#### EXERCISE GOAL
Every record below is to be restated word for word, and no picture is to be copied.

Scene image comparisons

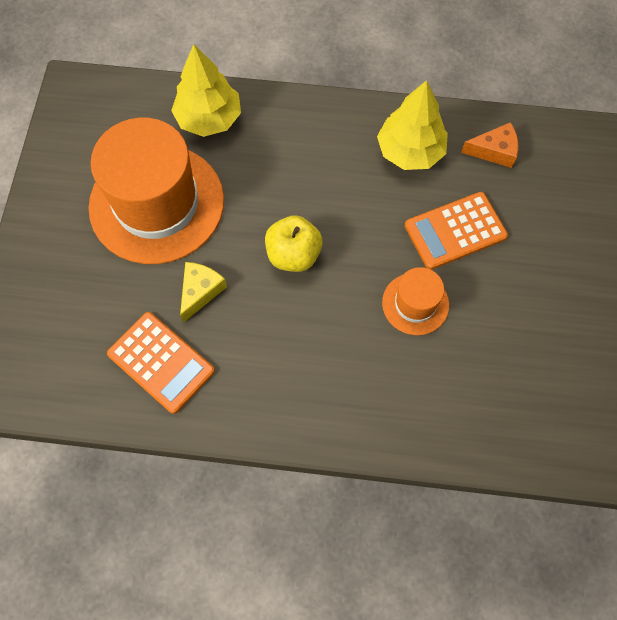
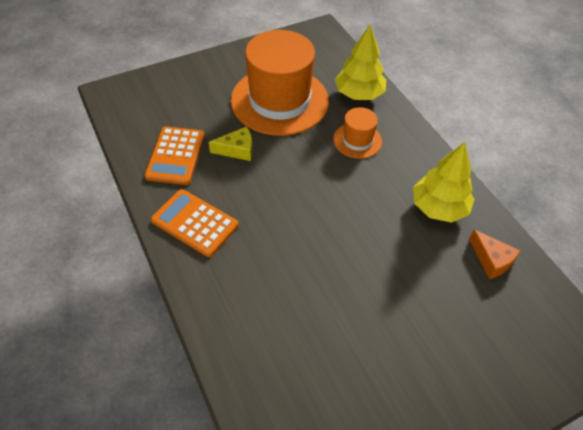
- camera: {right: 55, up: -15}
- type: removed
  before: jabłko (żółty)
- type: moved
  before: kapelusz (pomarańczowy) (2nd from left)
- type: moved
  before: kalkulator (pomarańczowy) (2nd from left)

#### SOLUTION TO THE EXERCISE
- camera: {right: 55, up: -15}
- type: removed
  before: jabłko (żółty)
- type: moved
  before: kapelusz (pomarańczowy) (2nd from left)
- type: moved
  before: kalkulator (pomarańczowy) (2nd from left)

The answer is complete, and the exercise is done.